[Stored data entries]

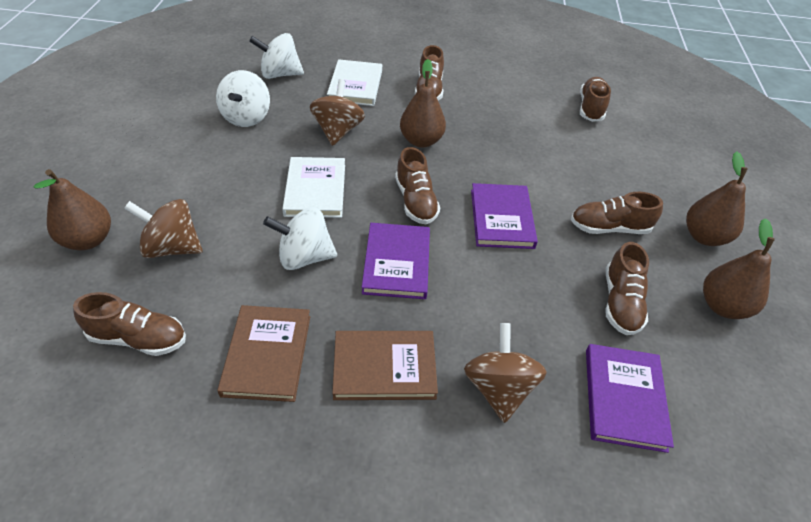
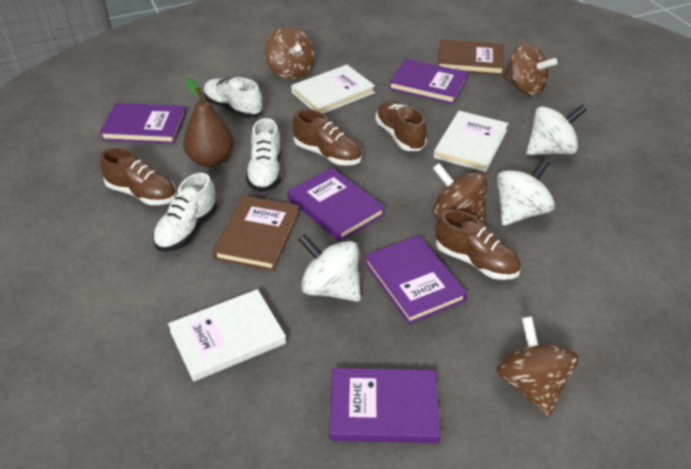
brown pear: 4 -> 1
brown shoe: 6 -> 4
brown spinning top: 3 -> 4
purple book: 3 -> 5
white book: 2 -> 3
white shoe: 0 -> 3

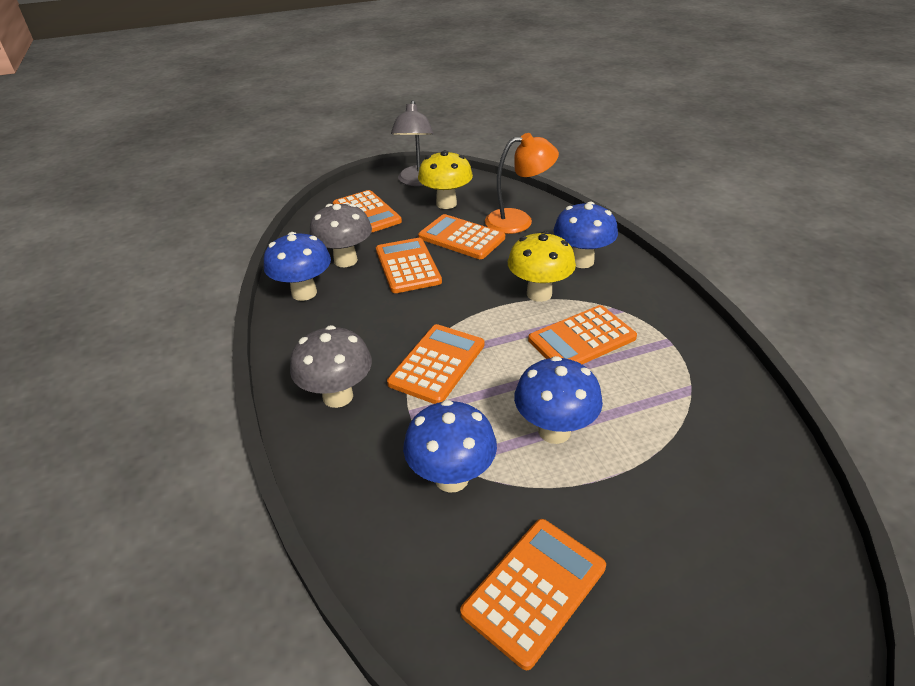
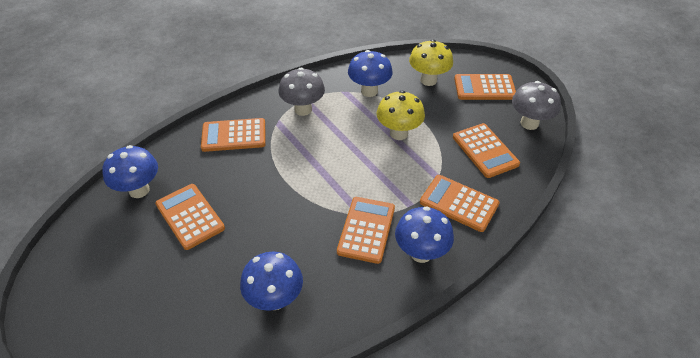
grey lamp: 1 -> 0
orange lamp: 1 -> 0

## AIM OF THE TASK
Read through the entries and copy each line in which "brown" appears.

## OUTPUT
brown pear: 4 -> 1
brown shoe: 6 -> 4
brown spinning top: 3 -> 4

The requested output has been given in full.